EXERCISE DIRECTIONS:
Retype the data exactly, leaving nothing out.

RAW DATA:
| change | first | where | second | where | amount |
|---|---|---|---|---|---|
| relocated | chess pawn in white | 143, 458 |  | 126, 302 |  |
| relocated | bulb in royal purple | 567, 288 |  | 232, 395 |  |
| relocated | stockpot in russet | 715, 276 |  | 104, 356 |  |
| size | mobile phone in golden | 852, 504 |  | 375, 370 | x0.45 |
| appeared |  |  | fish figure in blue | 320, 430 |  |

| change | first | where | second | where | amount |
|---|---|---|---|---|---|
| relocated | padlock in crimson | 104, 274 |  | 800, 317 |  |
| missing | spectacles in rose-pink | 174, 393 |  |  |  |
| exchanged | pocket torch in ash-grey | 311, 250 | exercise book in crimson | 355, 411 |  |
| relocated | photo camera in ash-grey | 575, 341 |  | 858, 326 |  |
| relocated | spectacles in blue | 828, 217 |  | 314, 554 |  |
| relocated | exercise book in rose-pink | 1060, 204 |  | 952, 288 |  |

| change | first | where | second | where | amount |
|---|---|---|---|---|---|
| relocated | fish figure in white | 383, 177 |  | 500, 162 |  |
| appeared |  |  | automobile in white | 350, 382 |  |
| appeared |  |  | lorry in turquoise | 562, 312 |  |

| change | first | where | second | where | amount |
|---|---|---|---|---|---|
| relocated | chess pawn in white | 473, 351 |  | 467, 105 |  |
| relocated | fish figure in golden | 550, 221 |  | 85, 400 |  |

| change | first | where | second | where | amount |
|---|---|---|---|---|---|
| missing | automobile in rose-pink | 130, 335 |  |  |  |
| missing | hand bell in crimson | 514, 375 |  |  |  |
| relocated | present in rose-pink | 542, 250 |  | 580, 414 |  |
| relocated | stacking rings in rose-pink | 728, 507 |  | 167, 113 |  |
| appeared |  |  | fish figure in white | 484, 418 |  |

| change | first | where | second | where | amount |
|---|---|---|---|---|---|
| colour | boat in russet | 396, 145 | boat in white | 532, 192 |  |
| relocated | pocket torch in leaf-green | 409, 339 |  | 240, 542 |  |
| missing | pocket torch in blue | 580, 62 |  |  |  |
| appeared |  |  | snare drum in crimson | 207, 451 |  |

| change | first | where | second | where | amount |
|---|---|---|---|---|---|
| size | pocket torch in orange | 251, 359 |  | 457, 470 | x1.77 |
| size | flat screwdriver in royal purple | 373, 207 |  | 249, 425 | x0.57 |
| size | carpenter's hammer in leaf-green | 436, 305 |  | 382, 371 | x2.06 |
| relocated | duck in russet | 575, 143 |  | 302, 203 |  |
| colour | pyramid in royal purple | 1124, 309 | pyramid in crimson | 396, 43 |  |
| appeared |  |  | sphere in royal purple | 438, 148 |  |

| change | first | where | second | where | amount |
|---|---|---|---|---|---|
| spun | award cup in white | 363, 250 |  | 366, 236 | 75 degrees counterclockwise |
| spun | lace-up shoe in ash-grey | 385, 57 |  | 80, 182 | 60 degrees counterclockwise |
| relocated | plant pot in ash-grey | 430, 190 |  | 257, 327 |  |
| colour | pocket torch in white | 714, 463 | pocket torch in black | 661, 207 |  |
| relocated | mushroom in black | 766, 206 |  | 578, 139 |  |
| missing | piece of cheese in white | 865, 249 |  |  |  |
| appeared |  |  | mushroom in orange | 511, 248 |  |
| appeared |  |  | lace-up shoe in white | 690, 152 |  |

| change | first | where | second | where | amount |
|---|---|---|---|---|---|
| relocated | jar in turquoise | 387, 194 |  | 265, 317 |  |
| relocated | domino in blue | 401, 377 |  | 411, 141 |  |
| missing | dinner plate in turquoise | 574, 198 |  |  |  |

THE COMPLETED TASK:
| change | first | where | second | where | amount |
|---|---|---|---|---|---|
| relocated | chess pawn in white | 143, 458 |  | 126, 302 |  |
| relocated | bulb in royal purple | 567, 288 |  | 232, 395 |  |
| relocated | stockpot in russet | 715, 276 |  | 104, 356 |  |
| size | mobile phone in golden | 852, 504 |  | 375, 370 | x0.45 |
| appeared |  |  | fish figure in blue | 320, 430 |  |

| change | first | where | second | where | amount |
|---|---|---|---|---|---|
| relocated | padlock in crimson | 104, 274 |  | 800, 317 |  |
| missing | spectacles in rose-pink | 174, 393 |  |  |  |
| exchanged | pocket torch in ash-grey | 311, 250 | exercise book in crimson | 355, 411 |  |
| relocated | photo camera in ash-grey | 575, 341 |  | 858, 326 |  |
| relocated | spectacles in blue | 828, 217 |  | 314, 554 |  |
| relocated | exercise book in rose-pink | 1060, 204 |  | 952, 288 |  |

| change | first | where | second | where | amount |
|---|---|---|---|---|---|
| relocated | fish figure in white | 383, 177 |  | 500, 162 |  |
| appeared |  |  | automobile in white | 350, 382 |  |
| appeared |  |  | lorry in turquoise | 562, 312 |  |

| change | first | where | second | where | amount |
|---|---|---|---|---|---|
| relocated | chess pawn in white | 473, 351 |  | 467, 105 |  |
| relocated | fish figure in golden | 550, 221 |  | 85, 400 |  |

| change | first | where | second | where | amount |
|---|---|---|---|---|---|
| missing | automobile in rose-pink | 130, 335 |  |  |  |
| missing | hand bell in crimson | 514, 375 |  |  |  |
| relocated | present in rose-pink | 542, 250 |  | 580, 414 |  |
| relocated | stacking rings in rose-pink | 728, 507 |  | 167, 113 |  |
| appeared |  |  | fish figure in white | 484, 418 |  |

| change | first | where | second | where | amount |
|---|---|---|---|---|---|
| colour | boat in russet | 396, 145 | boat in white | 532, 192 |  |
| relocated | pocket torch in leaf-green | 409, 339 |  | 240, 542 |  |
| missing | pocket torch in blue | 580, 62 |  |  |  |
| appeared |  |  | snare drum in crimson | 207, 451 |  |

| change | first | where | second | where | amount |
|---|---|---|---|---|---|
| size | pocket torch in orange | 251, 359 |  | 457, 470 | x1.77 |
| size | flat screwdriver in royal purple | 373, 207 |  | 249, 425 | x0.57 |
| size | carpenter's hammer in leaf-green | 436, 305 |  | 382, 371 | x2.06 |
| relocated | duck in russet | 575, 143 |  | 302, 203 |  |
| colour | pyramid in royal purple | 1124, 309 | pyramid in crimson | 396, 43 |  |
| appeared |  |  | sphere in royal purple | 438, 148 |  |

| change | first | where | second | where | amount |
|---|---|---|---|---|---|
| spun | award cup in white | 363, 250 |  | 366, 236 | 75 degrees counterclockwise |
| spun | lace-up shoe in ash-grey | 385, 57 |  | 80, 182 | 60 degrees counterclockwise |
| relocated | plant pot in ash-grey | 430, 190 |  | 257, 327 |  |
| colour | pocket torch in white | 714, 463 | pocket torch in black | 661, 207 |  |
| relocated | mushroom in black | 766, 206 |  | 578, 139 |  |
| missing | piece of cheese in white | 865, 249 |  |  |  |
| appeared |  |  | mushroom in orange | 511, 248 |  |
| appeared |  |  | lace-up shoe in white | 690, 152 |  |

| change | first | where | second | where | amount |
|---|---|---|---|---|---|
| relocated | jar in turquoise | 387, 194 |  | 265, 317 |  |
| relocated | domino in blue | 401, 377 |  | 411, 141 |  |
| missing | dinner plate in turquoise | 574, 198 |  |  |  |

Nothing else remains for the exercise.